- [EXTRACTED INFORMATION]:
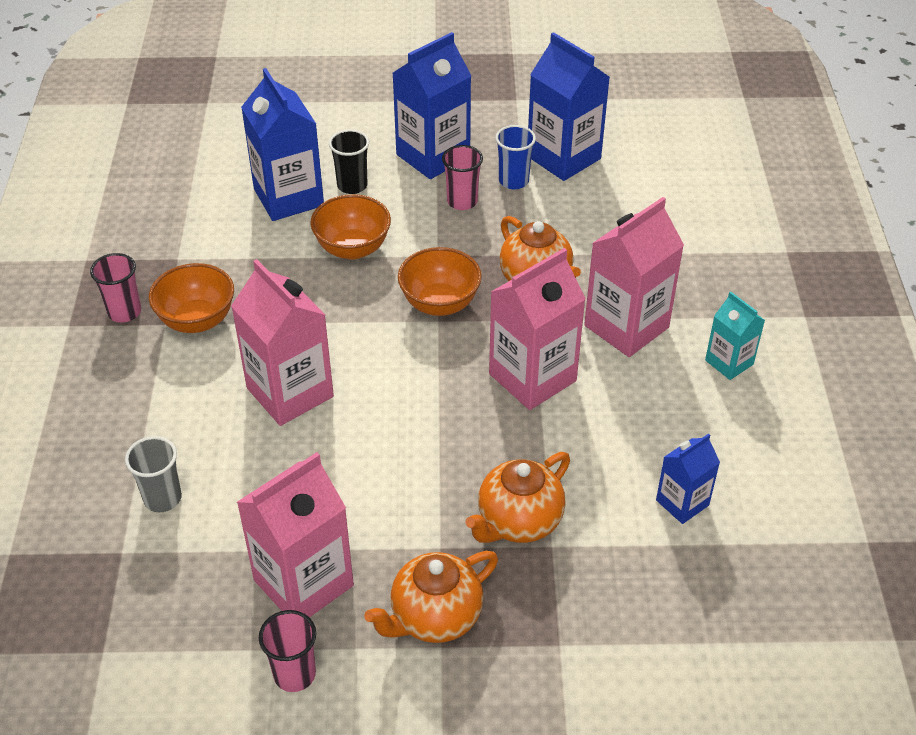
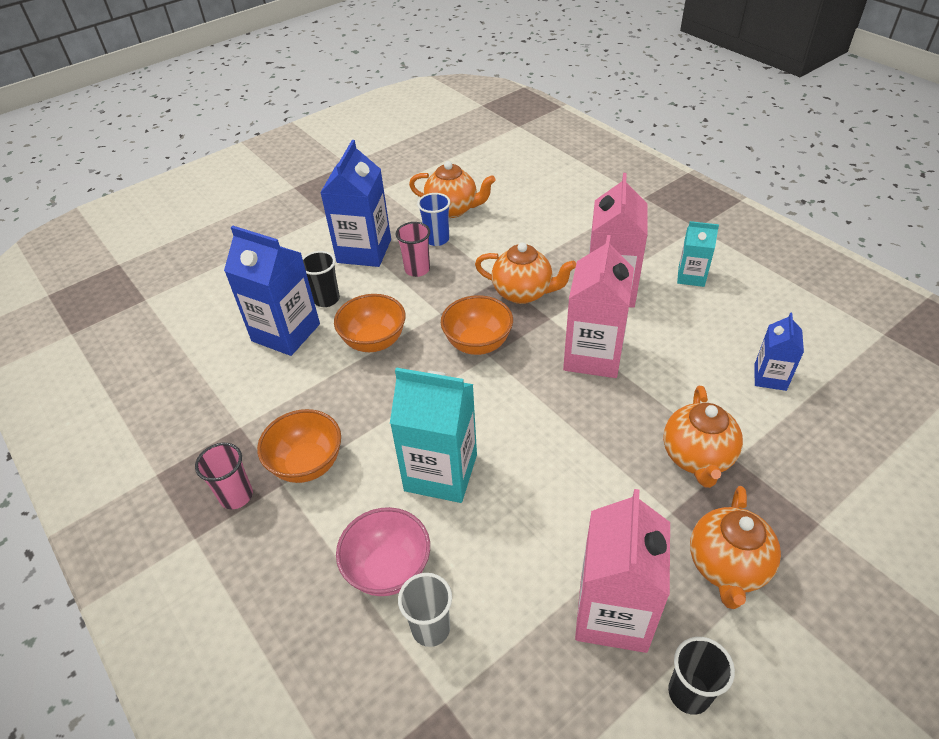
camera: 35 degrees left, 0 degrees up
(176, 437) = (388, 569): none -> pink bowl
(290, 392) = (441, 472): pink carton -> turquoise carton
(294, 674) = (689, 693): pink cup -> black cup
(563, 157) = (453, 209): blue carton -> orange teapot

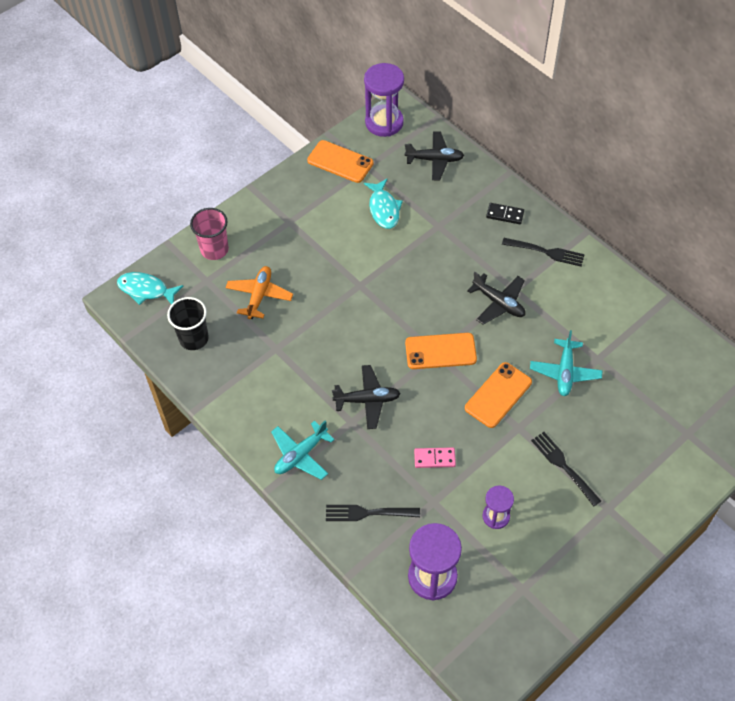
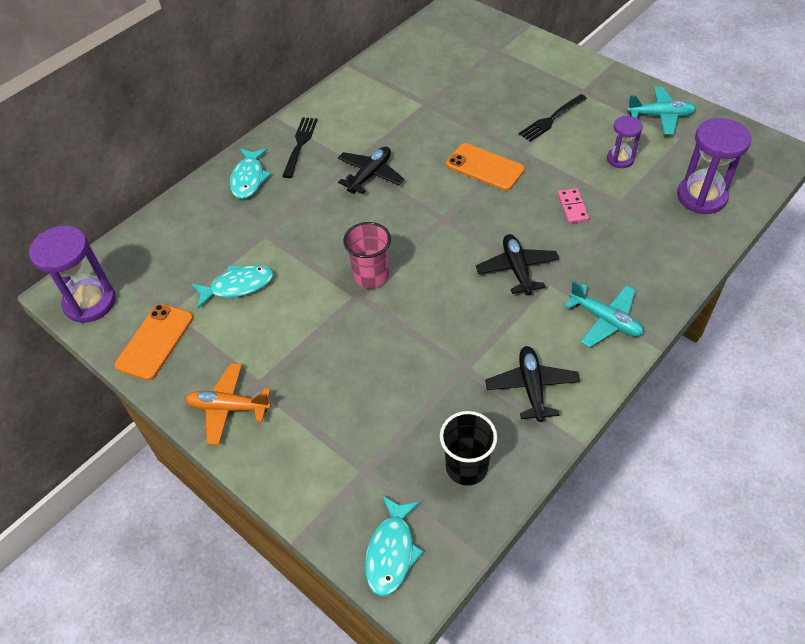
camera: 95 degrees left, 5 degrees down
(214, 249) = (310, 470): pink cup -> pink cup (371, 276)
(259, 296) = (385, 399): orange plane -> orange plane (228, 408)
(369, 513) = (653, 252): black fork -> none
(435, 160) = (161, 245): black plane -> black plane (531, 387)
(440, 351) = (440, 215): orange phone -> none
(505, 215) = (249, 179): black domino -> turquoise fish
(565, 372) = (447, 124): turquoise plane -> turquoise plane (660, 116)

---

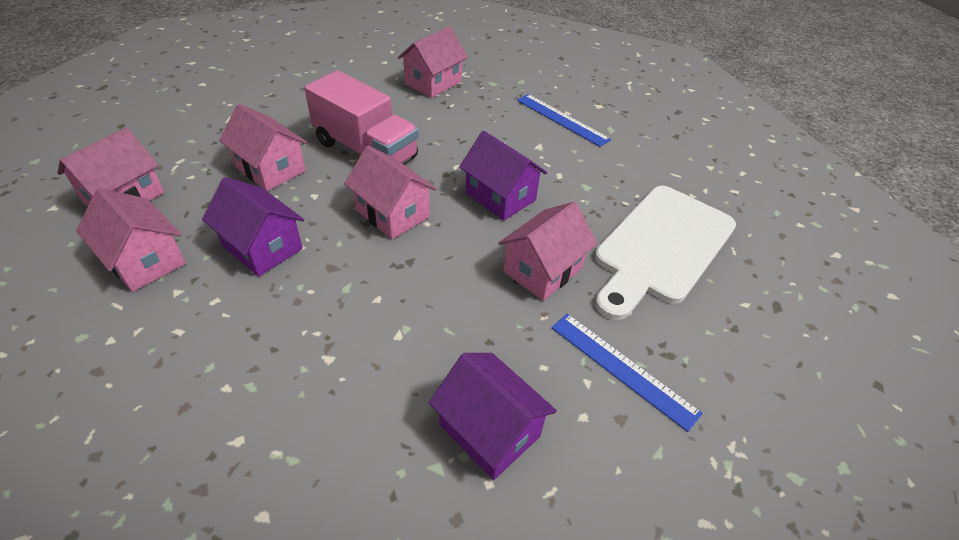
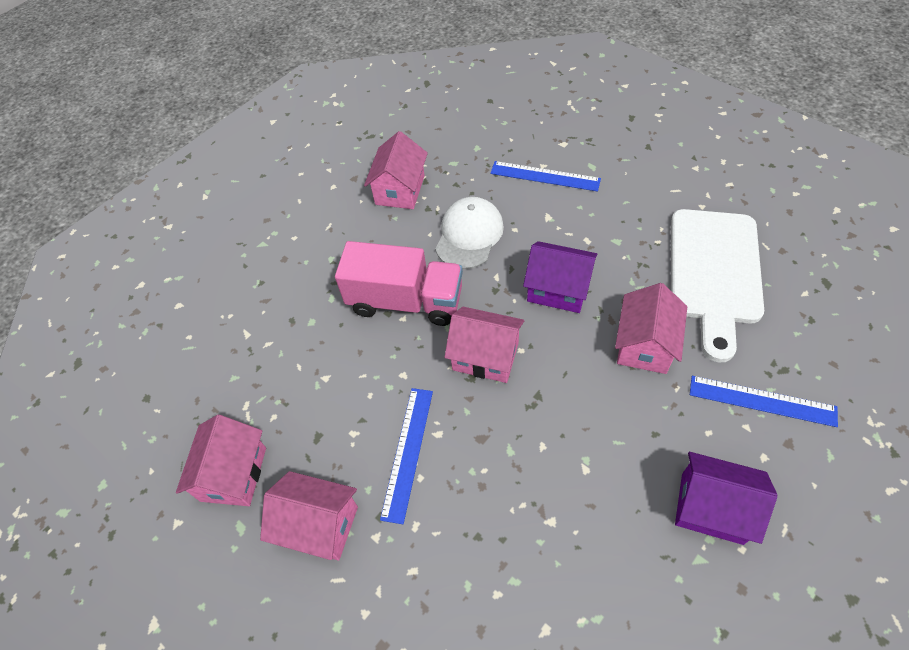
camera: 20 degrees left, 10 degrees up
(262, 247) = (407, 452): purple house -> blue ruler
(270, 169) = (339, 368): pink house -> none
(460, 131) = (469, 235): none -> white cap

---

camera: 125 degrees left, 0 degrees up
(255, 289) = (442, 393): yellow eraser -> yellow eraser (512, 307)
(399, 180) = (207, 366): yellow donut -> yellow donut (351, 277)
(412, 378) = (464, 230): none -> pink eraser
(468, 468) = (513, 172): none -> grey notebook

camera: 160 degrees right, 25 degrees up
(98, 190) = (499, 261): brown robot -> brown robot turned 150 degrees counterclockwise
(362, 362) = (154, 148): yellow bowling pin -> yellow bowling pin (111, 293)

- [WHAT IS REQUIRED]:
Repeat, without pictures, exactly the lines of the data above from the one containing "(176, 437) = (388, 569): none -> pink bowl" through the one containing "(440, 351) = (440, 215): orange phone -> none", including both and adding nothing.

- [RESPONSE TO THE EXERCISE]:
(176, 437) = (388, 569): none -> pink bowl
(290, 392) = (441, 472): pink carton -> turquoise carton
(294, 674) = (689, 693): pink cup -> black cup
(563, 157) = (453, 209): blue carton -> orange teapot

camera: 95 degrees left, 5 degrees down
(214, 249) = (310, 470): pink cup -> pink cup (371, 276)
(259, 296) = (385, 399): orange plane -> orange plane (228, 408)
(369, 513) = (653, 252): black fork -> none
(435, 160) = (161, 245): black plane -> black plane (531, 387)
(440, 351) = (440, 215): orange phone -> none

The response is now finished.